| ENTRIES SHOWN |
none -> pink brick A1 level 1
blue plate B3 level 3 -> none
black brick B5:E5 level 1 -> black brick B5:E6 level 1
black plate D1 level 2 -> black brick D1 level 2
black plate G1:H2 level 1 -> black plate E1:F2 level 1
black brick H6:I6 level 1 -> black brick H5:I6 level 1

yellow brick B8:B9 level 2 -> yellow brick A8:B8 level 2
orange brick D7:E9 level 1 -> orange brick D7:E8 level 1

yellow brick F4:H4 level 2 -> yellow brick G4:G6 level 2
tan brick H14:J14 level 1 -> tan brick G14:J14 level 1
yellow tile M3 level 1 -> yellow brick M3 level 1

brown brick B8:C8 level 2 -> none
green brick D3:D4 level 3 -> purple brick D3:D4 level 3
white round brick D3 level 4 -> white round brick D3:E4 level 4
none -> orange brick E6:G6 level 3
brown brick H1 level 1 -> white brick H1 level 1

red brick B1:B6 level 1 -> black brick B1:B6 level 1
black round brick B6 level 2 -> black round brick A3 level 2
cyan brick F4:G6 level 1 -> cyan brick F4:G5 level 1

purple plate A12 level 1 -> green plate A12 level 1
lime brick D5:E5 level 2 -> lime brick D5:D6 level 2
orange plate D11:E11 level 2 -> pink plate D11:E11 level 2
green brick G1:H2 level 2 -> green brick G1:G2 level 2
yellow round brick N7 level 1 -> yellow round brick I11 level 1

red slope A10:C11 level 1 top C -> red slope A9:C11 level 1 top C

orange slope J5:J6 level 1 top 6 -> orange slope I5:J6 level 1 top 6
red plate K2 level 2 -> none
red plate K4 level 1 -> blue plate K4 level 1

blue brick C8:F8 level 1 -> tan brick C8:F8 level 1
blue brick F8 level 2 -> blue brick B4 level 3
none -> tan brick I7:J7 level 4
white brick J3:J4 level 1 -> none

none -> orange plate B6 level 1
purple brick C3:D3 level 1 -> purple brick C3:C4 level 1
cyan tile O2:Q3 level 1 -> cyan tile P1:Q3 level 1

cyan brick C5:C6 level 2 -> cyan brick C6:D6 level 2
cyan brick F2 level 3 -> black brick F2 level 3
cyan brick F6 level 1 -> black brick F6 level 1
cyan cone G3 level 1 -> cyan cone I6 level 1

| EXERCISE REQUIREMENTS |
In the entries above, find each line that includes the string "plate" and copy it.

| TASK ANSWER |
blue plate B3 level 3 -> none
black plate D1 level 2 -> black brick D1 level 2
black plate G1:H2 level 1 -> black plate E1:F2 level 1
purple plate A12 level 1 -> green plate A12 level 1
orange plate D11:E11 level 2 -> pink plate D11:E11 level 2
red plate K2 level 2 -> none
red plate K4 level 1 -> blue plate K4 level 1
none -> orange plate B6 level 1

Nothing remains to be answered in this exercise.